Could you copy every line of the data that contains "cyan"?

Working data →
------------------------------------------------
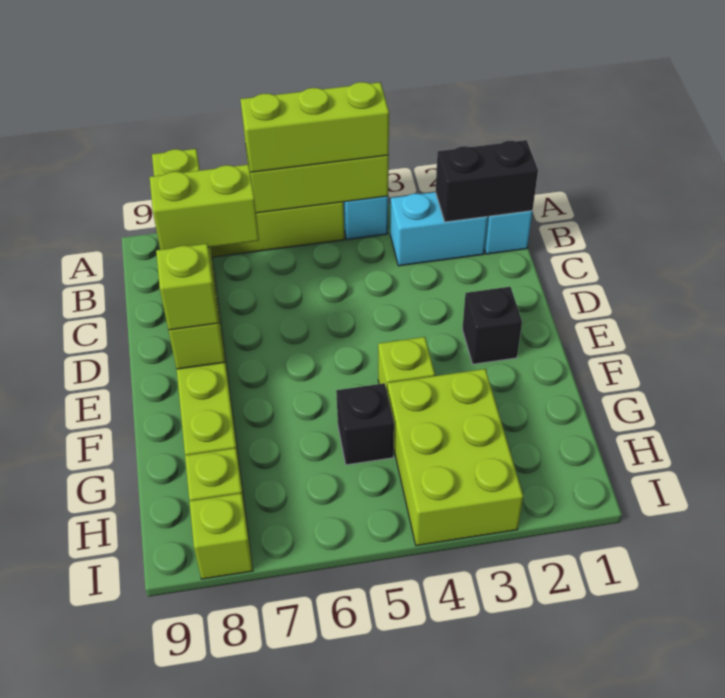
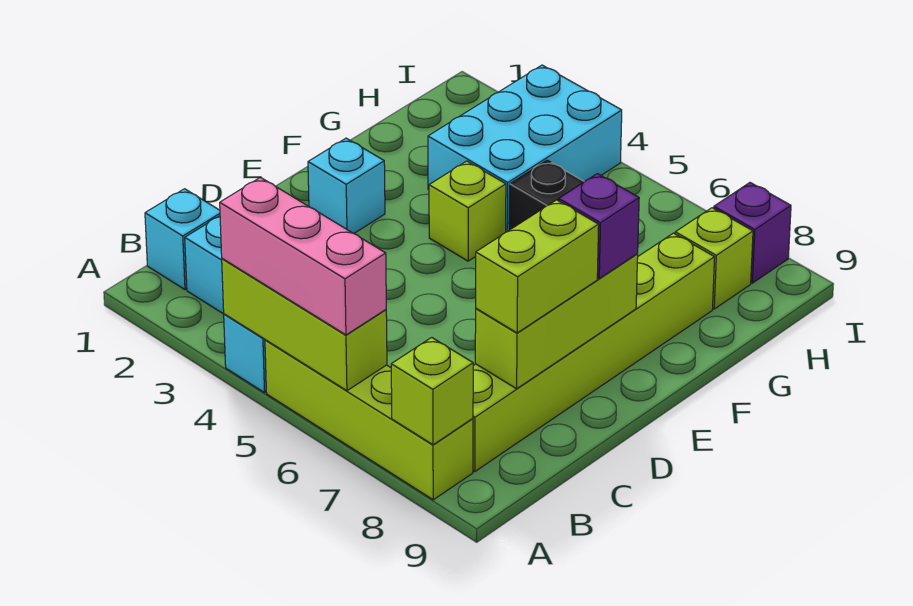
lime brick A4:A6 level 3 -> pink brick A4:A6 level 3
black brick B1:B2 level 2 -> none
lime brick C7:C8 level 3 -> lime brick C8:D8 level 3
black brick E2 level 1 -> cyan brick E2 level 1
lime brick E8 level 3 -> purple brick E8 level 3
lime brick G3:I4 level 1 -> cyan brick G3:I4 level 1
lime brick I8 level 1 -> purple brick I8 level 1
------------------------------------------------
Expected answer →
black brick E2 level 1 -> cyan brick E2 level 1
lime brick G3:I4 level 1 -> cyan brick G3:I4 level 1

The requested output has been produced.